▸ Task objective
Transcribe all the data below exactly, leaving its pictures out.

▸ Given data
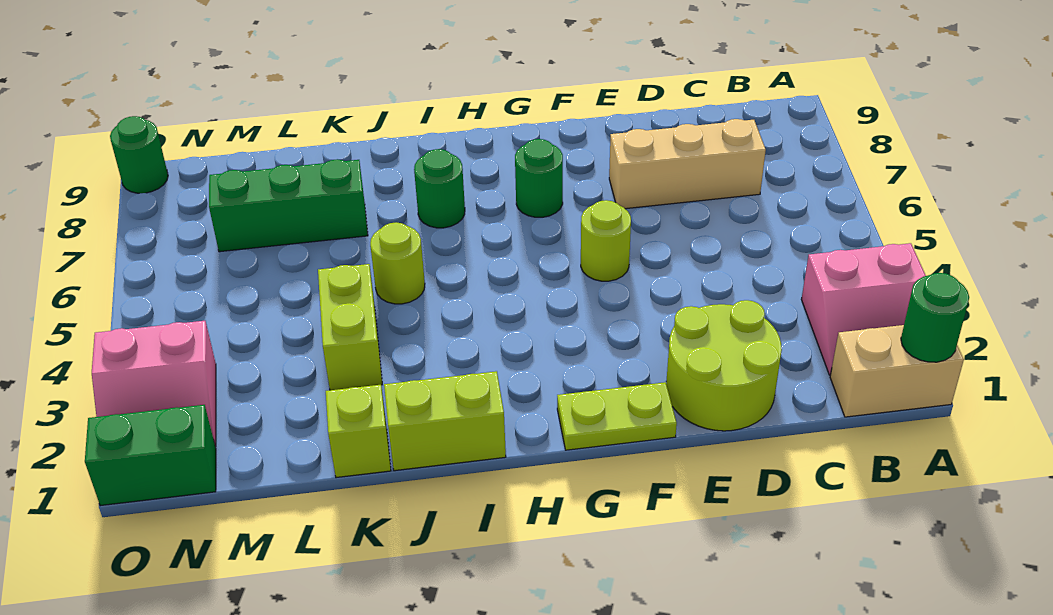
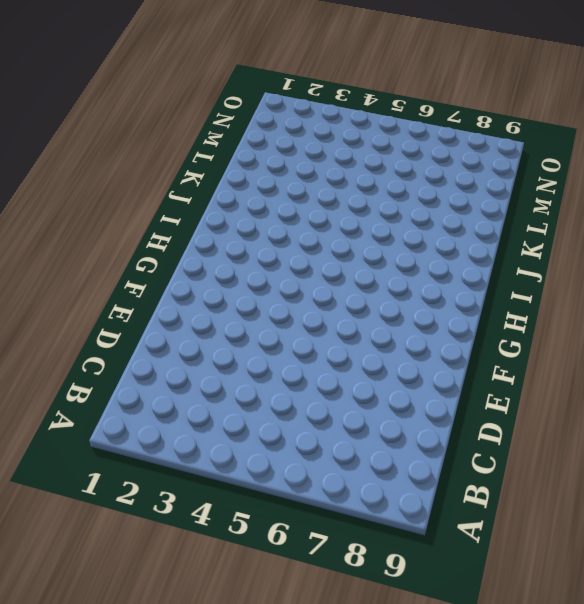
none -> tan 1x2 brick [830,325,964,417]
none -> pink 2x2 slope [801,243,926,375]
none -> tan 1x3 brick [609,119,766,209]

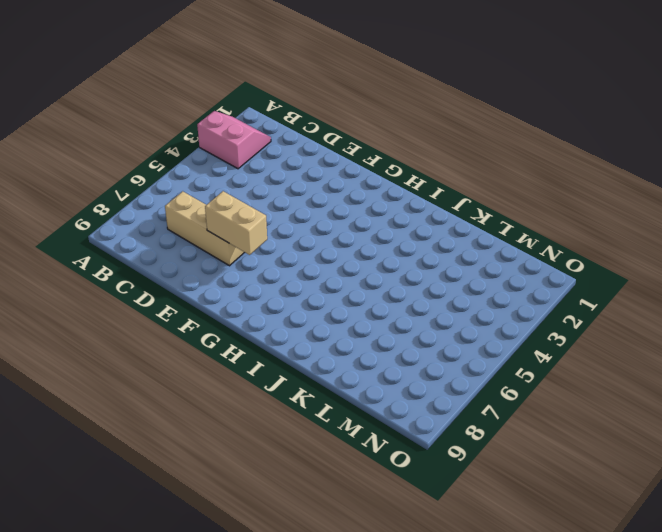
tan 1x2 brick [205,191,267,255] -> tan 1x2 brick moved to [830,325,964,417]
none -> lime 2x2 round brick [666,300,782,431]
none -> lime 1x2 plate [557,382,677,450]
none -> lime 1x1 round brick [581,200,631,281]

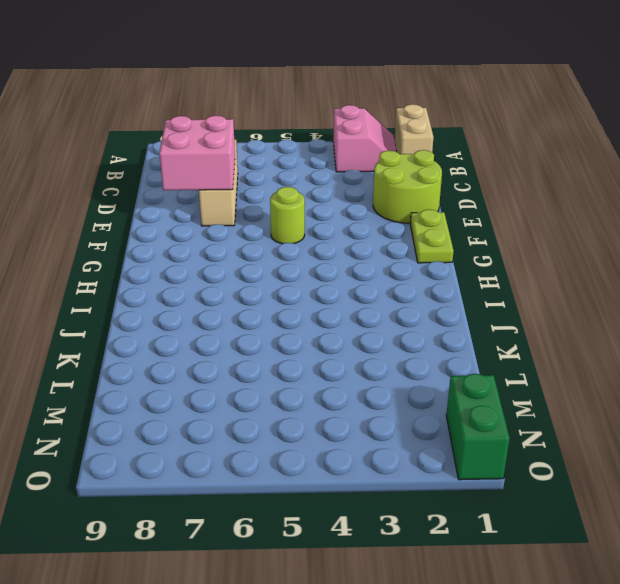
pink 2x2 brick [159,116,235,190] -> none
none -> green 1x1 round brick [515,139,563,217]
none -> lime 1x2 brick [384,371,506,471]
none -> green 1x1 round brick [414,149,465,228]

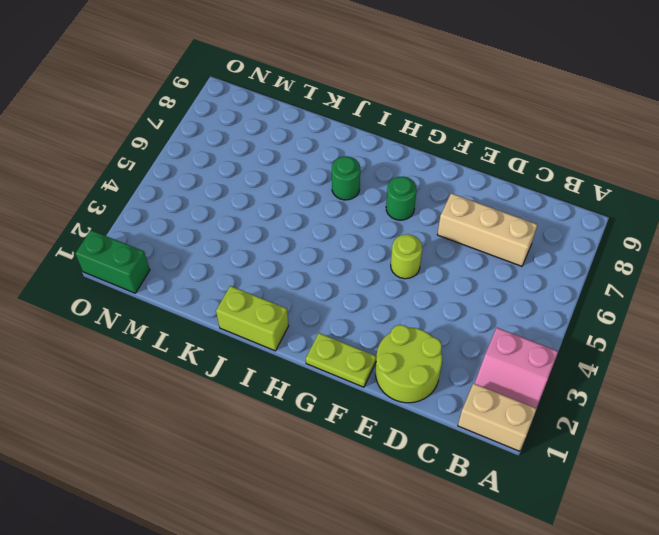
none -> lime 1x1 round brick [370,222,425,304]
none -> lime 1x1 brick [326,385,391,478]
none -> lime 1x2 brick [318,264,382,390]

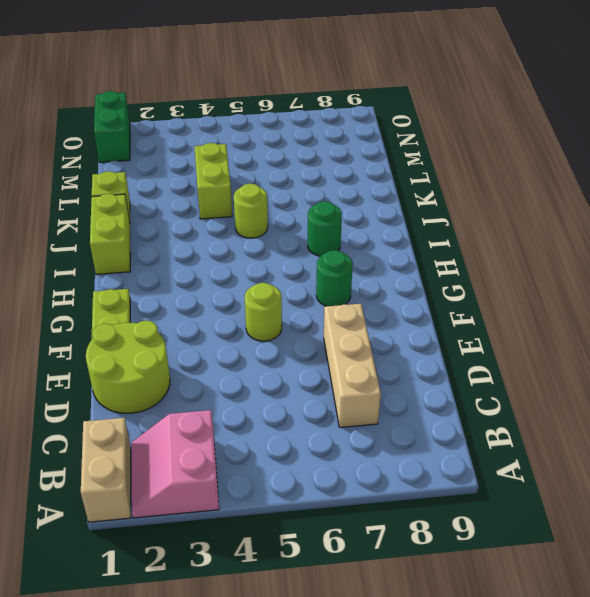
lime 1x2 brick [194,143,232,219] -> lime 1x2 brick turned to [318,264,382,390]
none -> green 1x3 brick [209,159,368,252]
none -> pink 2x2 slope [92,321,216,447]
none -> green 1x1 round brick [110,116,168,193]

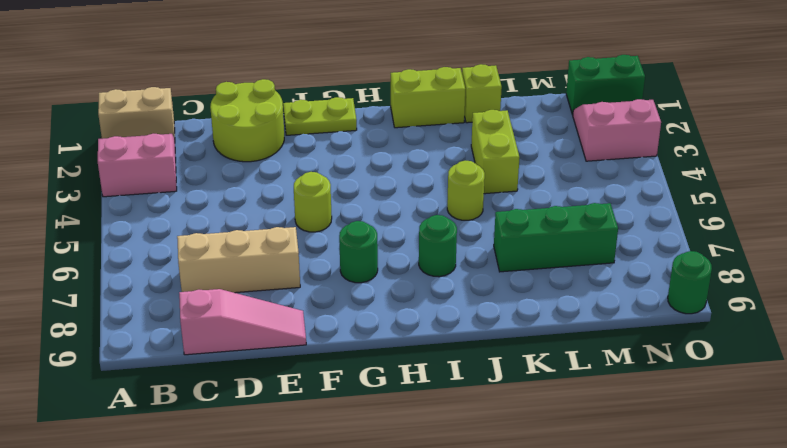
pink 1x3 slope [179,289,306,355] -> none
none -> green 1x1 round brick [901,273,969,362]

▸ Exercise solution
none -> tan 1x2 brick [830,325,964,417]
none -> pink 2x2 slope [801,243,926,375]
none -> tan 1x3 brick [609,119,766,209]

tan 1x2 brick [205,191,267,255] -> tan 1x2 brick moved to [830,325,964,417]
none -> lime 2x2 round brick [666,300,782,431]
none -> lime 1x2 plate [557,382,677,450]
none -> lime 1x1 round brick [581,200,631,281]

pink 2x2 brick [159,116,235,190] -> none
none -> green 1x1 round brick [515,139,563,217]
none -> lime 1x2 brick [384,371,506,471]
none -> green 1x1 round brick [414,149,465,228]

none -> lime 1x1 round brick [370,222,425,304]
none -> lime 1x1 brick [326,385,391,478]
none -> lime 1x2 brick [318,264,382,390]

lime 1x2 brick [194,143,232,219] -> lime 1x2 brick turned to [318,264,382,390]
none -> green 1x3 brick [209,159,368,252]
none -> pink 2x2 slope [92,321,216,447]
none -> green 1x1 round brick [110,116,168,193]

pink 1x3 slope [179,289,306,355] -> none
none -> green 1x1 round brick [901,273,969,362]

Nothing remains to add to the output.